= Beginning of Section =
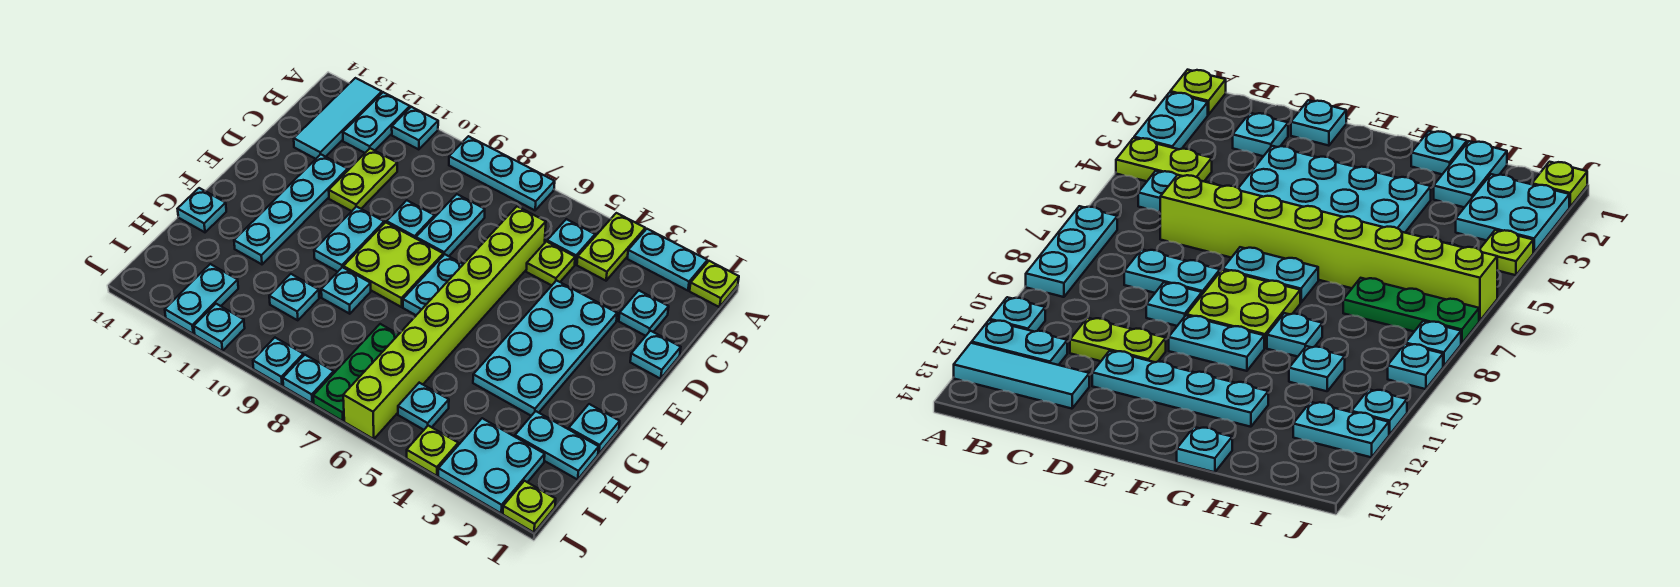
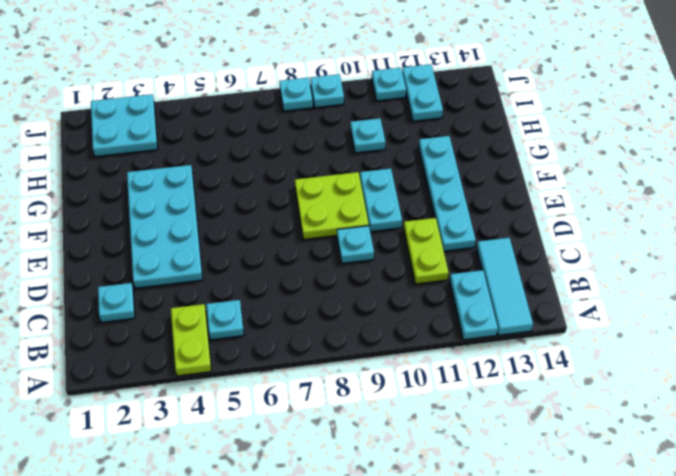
none -> lime 1x1 plate [690,261,739,307]
none -> cyan 1x2 plate [627,229,707,291]
none -> cyan 1x3 plate [449,136,555,210]
none -> cyan 1x1 plate [392,107,438,150]

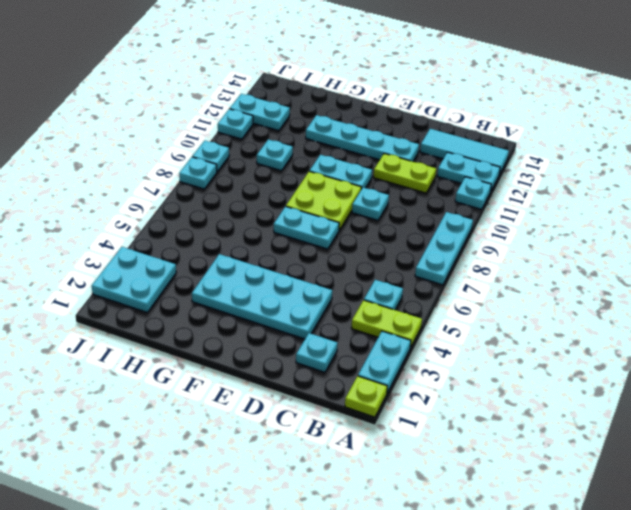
none -> lime 1x1 plate [526,241,575,285]
none -> lime 1x8 brick [343,206,546,439]
none -> cyan 1x2 plate [416,194,485,256]
none -> cyan 1x1 plate [630,331,681,379]

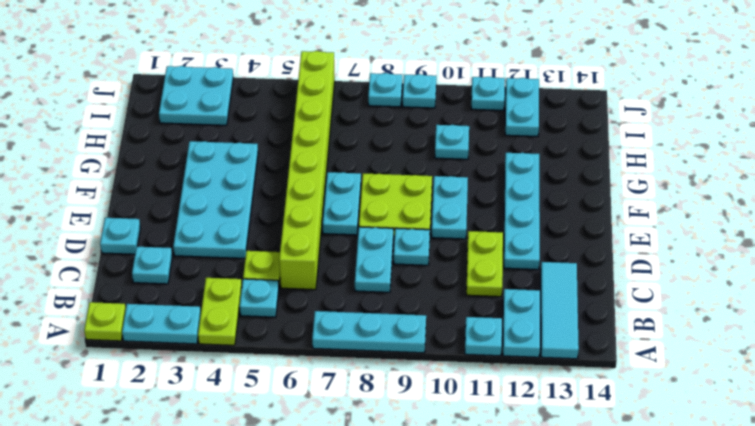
none -> cyan 1x1 plate [569,404,620,454]
none -> cyan 1x1 plate [321,267,371,314]
none -> cyan 1x1 plate [178,188,226,232]
none -> cyan 1x2 plate [515,411,599,480]

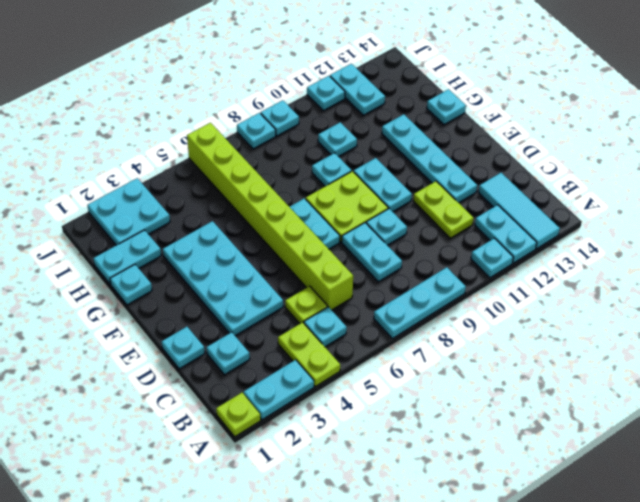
none -> green 1x3 plate [313,324,399,421]
none -> cyan 1x1 plate [398,383,449,430]
none -> lime 1x1 plate [503,481,556,532]
none -> lime 1x1 plate [407,426,458,476]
= End of Section =
EXERCISE GOAL: In the reply, each line of the data must appear exactly as written, and no picture may appear.

WRITTEN RESPONSE:
none -> lime 1x1 plate [690,261,739,307]
none -> cyan 1x2 plate [627,229,707,291]
none -> cyan 1x3 plate [449,136,555,210]
none -> cyan 1x1 plate [392,107,438,150]

none -> lime 1x1 plate [526,241,575,285]
none -> lime 1x8 brick [343,206,546,439]
none -> cyan 1x2 plate [416,194,485,256]
none -> cyan 1x1 plate [630,331,681,379]

none -> cyan 1x1 plate [569,404,620,454]
none -> cyan 1x1 plate [321,267,371,314]
none -> cyan 1x1 plate [178,188,226,232]
none -> cyan 1x2 plate [515,411,599,480]

none -> green 1x3 plate [313,324,399,421]
none -> cyan 1x1 plate [398,383,449,430]
none -> lime 1x1 plate [503,481,556,532]
none -> lime 1x1 plate [407,426,458,476]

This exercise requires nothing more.